Materiali forniti:
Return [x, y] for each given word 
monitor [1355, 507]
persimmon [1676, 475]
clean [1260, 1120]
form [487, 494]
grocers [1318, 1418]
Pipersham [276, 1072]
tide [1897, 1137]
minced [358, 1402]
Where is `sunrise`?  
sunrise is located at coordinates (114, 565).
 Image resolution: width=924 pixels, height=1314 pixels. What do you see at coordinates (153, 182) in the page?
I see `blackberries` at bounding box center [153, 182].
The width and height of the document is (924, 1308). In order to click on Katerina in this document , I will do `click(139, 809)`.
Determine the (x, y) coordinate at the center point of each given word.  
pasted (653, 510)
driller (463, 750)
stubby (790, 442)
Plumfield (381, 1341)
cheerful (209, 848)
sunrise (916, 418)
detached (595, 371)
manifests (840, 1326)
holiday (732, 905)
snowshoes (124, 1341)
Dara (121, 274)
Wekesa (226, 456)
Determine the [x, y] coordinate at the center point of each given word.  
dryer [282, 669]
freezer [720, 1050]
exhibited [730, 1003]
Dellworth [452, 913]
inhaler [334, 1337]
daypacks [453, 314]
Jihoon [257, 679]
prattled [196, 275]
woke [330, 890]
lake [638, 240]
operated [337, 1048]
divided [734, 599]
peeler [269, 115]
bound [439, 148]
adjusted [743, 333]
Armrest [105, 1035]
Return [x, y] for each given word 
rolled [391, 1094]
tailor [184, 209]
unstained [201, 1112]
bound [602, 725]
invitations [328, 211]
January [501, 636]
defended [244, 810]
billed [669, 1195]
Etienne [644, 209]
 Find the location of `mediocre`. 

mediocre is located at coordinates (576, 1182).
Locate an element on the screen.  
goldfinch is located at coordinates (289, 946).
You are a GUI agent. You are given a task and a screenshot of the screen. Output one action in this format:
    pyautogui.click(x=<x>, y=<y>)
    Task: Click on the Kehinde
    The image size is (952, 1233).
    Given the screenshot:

Compito: Per favore, trascrivi tutte le righe riportate sopra, identiche e senza alcuna modifica.

Risultato:
Return [x, y] for each given word 
monitor [1355, 507]
persimmon [1676, 475]
clean [1260, 1120]
form [487, 494]
grocers [1318, 1418]
Pipersham [276, 1072]
tide [1897, 1137]
minced [358, 1402]
Where is `sunrise`?  
sunrise is located at coordinates (114, 565).
 Image resolution: width=924 pixels, height=1314 pixels. What do you see at coordinates (153, 182) in the page?
I see `blackberries` at bounding box center [153, 182].
The width and height of the document is (924, 1308). In order to click on Katerina in this document , I will do `click(139, 809)`.
Determine the (x, y) coordinate at the center point of each given word.  
pasted (653, 510)
driller (463, 750)
stubby (790, 442)
Plumfield (381, 1341)
cheerful (209, 848)
sunrise (916, 418)
detached (595, 371)
manifests (840, 1326)
holiday (732, 905)
snowshoes (124, 1341)
Dara (121, 274)
Wekesa (226, 456)
Determine the [x, y] coordinate at the center point of each given word.  
dryer [282, 669]
freezer [720, 1050]
exhibited [730, 1003]
Dellworth [452, 913]
inhaler [334, 1337]
daypacks [453, 314]
Jihoon [257, 679]
prattled [196, 275]
woke [330, 890]
lake [638, 240]
operated [337, 1048]
divided [734, 599]
peeler [269, 115]
bound [439, 148]
adjusted [743, 333]
Armrest [105, 1035]
Return [x, y] for each given word 
rolled [391, 1094]
tailor [184, 209]
unstained [201, 1112]
bound [602, 725]
invitations [328, 211]
January [501, 636]
defended [244, 810]
billed [669, 1195]
Etienne [644, 209]
 Find the location of `mediocre`. 

mediocre is located at coordinates (576, 1182).
Locate an element on the screen.  
goldfinch is located at coordinates (289, 946).
You are a GUI agent. You are given a task and a screenshot of the screen. Output one action in this format:
    pyautogui.click(x=<x>, y=<y>)
    Task: Click on the Kehinde
    The image size is (952, 1233).
    Given the screenshot:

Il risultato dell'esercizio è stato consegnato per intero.